» Problem requirements
For the records below, print the lines from the line with "camera: 120 degrees left, 10 degrees down" through the line with "(448, 141) = (285, 218): none -> pink pan" exactly as written; include both end lines and exclude the rest.

(Data items)
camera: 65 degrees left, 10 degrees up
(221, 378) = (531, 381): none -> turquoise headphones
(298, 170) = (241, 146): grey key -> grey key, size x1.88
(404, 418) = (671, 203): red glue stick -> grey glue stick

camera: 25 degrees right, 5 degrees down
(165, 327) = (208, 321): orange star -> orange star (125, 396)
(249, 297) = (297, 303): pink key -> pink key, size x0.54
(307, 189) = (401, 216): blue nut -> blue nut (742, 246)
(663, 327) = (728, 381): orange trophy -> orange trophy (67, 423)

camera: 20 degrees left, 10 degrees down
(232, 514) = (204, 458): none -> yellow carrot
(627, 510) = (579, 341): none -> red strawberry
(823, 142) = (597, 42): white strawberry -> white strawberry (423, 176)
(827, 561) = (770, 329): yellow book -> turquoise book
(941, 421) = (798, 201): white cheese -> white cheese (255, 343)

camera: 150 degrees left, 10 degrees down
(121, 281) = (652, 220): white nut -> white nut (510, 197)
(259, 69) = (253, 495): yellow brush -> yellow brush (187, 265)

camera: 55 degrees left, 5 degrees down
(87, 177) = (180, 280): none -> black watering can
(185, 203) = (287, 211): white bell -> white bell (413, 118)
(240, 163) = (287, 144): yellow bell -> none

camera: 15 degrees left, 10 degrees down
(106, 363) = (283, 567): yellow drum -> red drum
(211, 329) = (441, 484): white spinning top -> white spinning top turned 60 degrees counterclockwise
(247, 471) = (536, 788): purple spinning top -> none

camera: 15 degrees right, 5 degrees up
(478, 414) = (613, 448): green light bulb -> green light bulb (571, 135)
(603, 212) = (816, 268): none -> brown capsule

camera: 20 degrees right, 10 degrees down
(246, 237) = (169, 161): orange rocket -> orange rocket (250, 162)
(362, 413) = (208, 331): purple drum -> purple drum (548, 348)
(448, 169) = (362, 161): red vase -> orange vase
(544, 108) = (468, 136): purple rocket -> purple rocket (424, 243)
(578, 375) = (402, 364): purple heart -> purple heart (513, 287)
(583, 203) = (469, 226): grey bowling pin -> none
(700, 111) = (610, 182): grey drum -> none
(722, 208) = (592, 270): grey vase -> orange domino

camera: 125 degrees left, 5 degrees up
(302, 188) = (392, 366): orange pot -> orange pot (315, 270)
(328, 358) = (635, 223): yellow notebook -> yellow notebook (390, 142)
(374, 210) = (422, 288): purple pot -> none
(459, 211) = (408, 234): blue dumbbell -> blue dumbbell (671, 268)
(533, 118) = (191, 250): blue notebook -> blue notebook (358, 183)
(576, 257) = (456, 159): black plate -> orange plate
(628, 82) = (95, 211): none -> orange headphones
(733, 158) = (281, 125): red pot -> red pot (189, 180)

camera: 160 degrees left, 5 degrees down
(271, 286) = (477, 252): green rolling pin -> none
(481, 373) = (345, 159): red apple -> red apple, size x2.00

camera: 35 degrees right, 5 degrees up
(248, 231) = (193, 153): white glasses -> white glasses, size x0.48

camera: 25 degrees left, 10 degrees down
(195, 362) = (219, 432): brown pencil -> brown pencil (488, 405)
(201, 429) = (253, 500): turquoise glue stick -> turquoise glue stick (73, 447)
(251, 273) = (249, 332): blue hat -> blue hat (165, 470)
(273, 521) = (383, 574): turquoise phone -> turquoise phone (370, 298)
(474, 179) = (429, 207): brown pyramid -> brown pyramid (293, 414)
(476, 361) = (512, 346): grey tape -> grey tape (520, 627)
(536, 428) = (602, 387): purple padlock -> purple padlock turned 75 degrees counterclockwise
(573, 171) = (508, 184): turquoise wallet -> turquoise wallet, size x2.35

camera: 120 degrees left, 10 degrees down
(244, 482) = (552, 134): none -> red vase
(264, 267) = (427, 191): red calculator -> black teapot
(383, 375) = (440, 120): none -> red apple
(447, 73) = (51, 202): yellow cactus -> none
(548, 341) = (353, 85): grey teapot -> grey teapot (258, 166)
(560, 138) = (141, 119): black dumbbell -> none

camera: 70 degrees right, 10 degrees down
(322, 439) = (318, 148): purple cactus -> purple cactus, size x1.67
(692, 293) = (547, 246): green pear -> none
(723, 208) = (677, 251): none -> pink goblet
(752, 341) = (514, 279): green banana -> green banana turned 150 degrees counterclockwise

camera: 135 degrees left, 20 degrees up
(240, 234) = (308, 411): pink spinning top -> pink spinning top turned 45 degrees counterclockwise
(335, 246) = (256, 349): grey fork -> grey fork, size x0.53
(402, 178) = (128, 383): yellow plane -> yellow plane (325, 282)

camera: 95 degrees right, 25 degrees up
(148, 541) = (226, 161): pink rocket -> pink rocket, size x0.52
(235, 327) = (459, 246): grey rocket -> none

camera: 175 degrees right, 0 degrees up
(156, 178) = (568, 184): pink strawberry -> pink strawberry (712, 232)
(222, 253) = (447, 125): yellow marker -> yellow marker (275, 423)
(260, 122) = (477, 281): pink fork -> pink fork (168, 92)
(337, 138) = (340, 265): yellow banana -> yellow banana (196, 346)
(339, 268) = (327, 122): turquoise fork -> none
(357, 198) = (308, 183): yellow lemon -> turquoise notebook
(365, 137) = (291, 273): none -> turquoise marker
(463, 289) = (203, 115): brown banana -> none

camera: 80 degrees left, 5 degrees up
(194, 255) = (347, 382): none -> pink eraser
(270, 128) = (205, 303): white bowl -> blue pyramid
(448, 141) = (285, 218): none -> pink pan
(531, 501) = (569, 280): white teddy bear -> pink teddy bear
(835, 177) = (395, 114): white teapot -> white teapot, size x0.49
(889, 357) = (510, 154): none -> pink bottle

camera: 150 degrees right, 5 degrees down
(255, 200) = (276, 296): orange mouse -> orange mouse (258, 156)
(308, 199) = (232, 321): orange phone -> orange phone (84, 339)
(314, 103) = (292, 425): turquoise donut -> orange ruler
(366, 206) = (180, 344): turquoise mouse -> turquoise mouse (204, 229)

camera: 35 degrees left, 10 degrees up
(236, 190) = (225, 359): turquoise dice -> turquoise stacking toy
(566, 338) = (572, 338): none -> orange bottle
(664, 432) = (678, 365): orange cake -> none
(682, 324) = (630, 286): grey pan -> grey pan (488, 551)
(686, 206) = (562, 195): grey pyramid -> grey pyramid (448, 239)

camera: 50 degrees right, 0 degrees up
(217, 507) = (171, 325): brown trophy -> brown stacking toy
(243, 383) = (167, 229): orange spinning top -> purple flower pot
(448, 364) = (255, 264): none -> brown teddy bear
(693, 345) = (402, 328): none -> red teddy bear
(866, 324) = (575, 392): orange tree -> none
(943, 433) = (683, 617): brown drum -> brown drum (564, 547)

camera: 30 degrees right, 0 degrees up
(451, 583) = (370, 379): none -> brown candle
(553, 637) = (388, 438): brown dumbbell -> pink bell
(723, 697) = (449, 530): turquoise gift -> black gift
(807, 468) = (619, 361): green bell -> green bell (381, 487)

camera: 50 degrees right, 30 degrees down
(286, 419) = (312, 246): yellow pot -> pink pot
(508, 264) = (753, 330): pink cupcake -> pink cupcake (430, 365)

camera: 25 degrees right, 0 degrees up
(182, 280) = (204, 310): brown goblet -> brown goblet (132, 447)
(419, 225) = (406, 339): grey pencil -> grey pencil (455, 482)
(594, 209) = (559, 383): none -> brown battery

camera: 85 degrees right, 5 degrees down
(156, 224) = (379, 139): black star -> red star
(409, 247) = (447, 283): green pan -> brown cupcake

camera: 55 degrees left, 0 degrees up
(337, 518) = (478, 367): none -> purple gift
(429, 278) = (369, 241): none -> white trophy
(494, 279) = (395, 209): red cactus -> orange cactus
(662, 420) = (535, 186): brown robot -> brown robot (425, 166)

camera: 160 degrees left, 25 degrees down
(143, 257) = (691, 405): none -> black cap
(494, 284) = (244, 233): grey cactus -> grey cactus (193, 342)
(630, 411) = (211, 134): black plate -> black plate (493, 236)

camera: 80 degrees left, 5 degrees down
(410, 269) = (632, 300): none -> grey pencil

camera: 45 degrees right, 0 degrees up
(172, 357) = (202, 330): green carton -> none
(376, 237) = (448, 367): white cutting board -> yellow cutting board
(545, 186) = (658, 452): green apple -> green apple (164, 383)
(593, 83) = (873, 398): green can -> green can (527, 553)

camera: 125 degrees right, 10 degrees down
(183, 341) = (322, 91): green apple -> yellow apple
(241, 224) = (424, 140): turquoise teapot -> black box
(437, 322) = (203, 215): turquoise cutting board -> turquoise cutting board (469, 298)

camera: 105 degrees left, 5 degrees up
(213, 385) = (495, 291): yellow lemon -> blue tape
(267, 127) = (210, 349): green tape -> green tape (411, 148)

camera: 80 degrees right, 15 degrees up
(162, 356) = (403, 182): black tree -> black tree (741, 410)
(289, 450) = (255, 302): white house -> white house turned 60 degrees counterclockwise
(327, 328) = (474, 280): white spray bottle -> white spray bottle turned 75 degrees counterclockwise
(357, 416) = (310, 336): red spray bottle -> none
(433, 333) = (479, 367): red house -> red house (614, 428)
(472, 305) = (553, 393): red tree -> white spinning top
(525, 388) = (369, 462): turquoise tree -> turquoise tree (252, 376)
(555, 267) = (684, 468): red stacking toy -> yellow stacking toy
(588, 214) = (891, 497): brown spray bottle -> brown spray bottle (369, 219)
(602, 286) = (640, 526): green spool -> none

» Output
camera: 120 degrees left, 10 degrees down
(244, 482) = (552, 134): none -> red vase
(264, 267) = (427, 191): red calculator -> black teapot
(383, 375) = (440, 120): none -> red apple
(447, 73) = (51, 202): yellow cactus -> none
(548, 341) = (353, 85): grey teapot -> grey teapot (258, 166)
(560, 138) = (141, 119): black dumbbell -> none

camera: 70 degrees right, 10 degrees down
(322, 439) = (318, 148): purple cactus -> purple cactus, size x1.67
(692, 293) = (547, 246): green pear -> none
(723, 208) = (677, 251): none -> pink goblet
(752, 341) = (514, 279): green banana -> green banana turned 150 degrees counterclockwise

camera: 135 degrees left, 20 degrees up
(240, 234) = (308, 411): pink spinning top -> pink spinning top turned 45 degrees counterclockwise
(335, 246) = (256, 349): grey fork -> grey fork, size x0.53
(402, 178) = (128, 383): yellow plane -> yellow plane (325, 282)

camera: 95 degrees right, 25 degrees up
(148, 541) = (226, 161): pink rocket -> pink rocket, size x0.52
(235, 327) = (459, 246): grey rocket -> none

camera: 175 degrees right, 0 degrees up
(156, 178) = (568, 184): pink strawberry -> pink strawberry (712, 232)
(222, 253) = (447, 125): yellow marker -> yellow marker (275, 423)
(260, 122) = (477, 281): pink fork -> pink fork (168, 92)
(337, 138) = (340, 265): yellow banana -> yellow banana (196, 346)
(339, 268) = (327, 122): turquoise fork -> none
(357, 198) = (308, 183): yellow lemon -> turquoise notebook
(365, 137) = (291, 273): none -> turquoise marker
(463, 289) = (203, 115): brown banana -> none

camera: 80 degrees left, 5 degrees up
(194, 255) = (347, 382): none -> pink eraser
(270, 128) = (205, 303): white bowl -> blue pyramid
(448, 141) = (285, 218): none -> pink pan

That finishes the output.